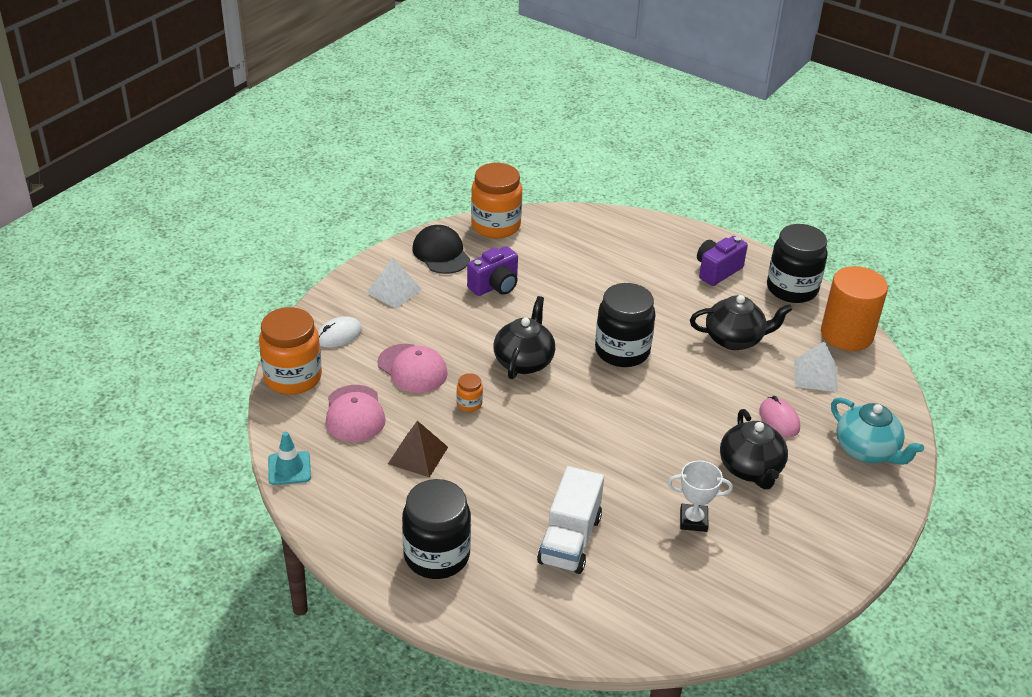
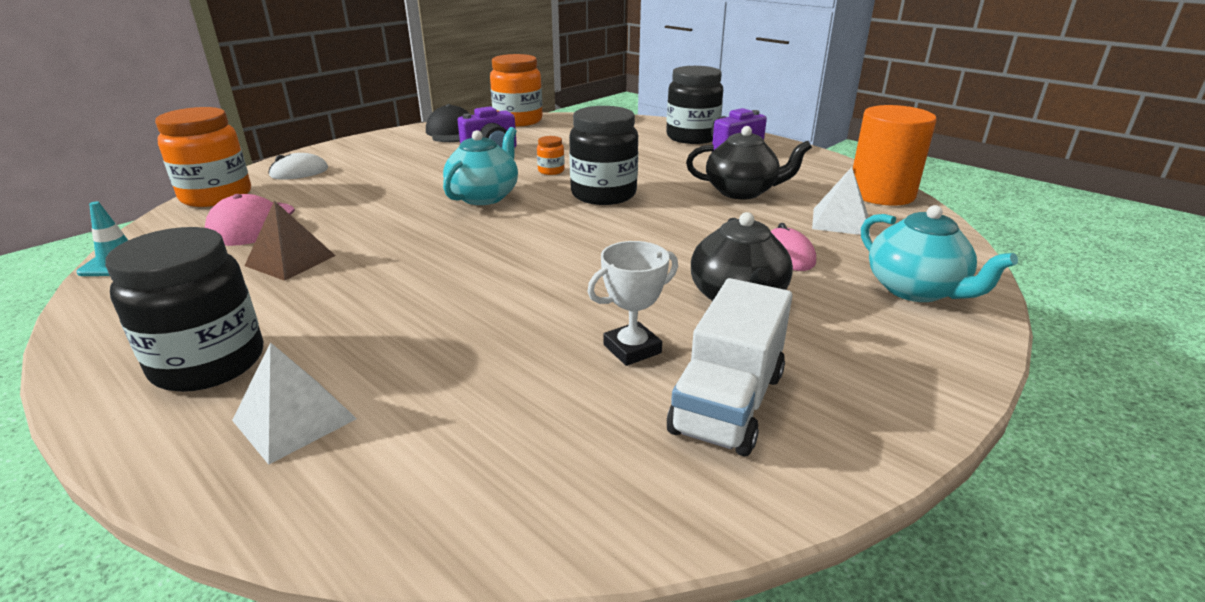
camera: 10 degrees right, 10 degrees down
(393, 291) = (385, 150): white pyramid -> white pyramid (294, 419)
(412, 369) = (354, 196): pink cap -> none
(469, 404) = (394, 223): orange jar -> orange jar (551, 171)
(524, 361) = (484, 196): black teapot -> turquoise teapot
(569, 540) = (426, 358): white truck -> white truck (727, 402)
(693, 520) = (632, 349): white trophy -> white trophy turned 45 degrees counterclockwise
(792, 289) = (816, 163): black jar -> black jar (692, 137)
━━━━━━━━━━━━━━━━━━━━
= Task item =
Check the listing above for lines containing the string "black", and copy each one.

= Answer for this exercise =
(524, 361) = (484, 196): black teapot -> turquoise teapot
(792, 289) = (816, 163): black jar -> black jar (692, 137)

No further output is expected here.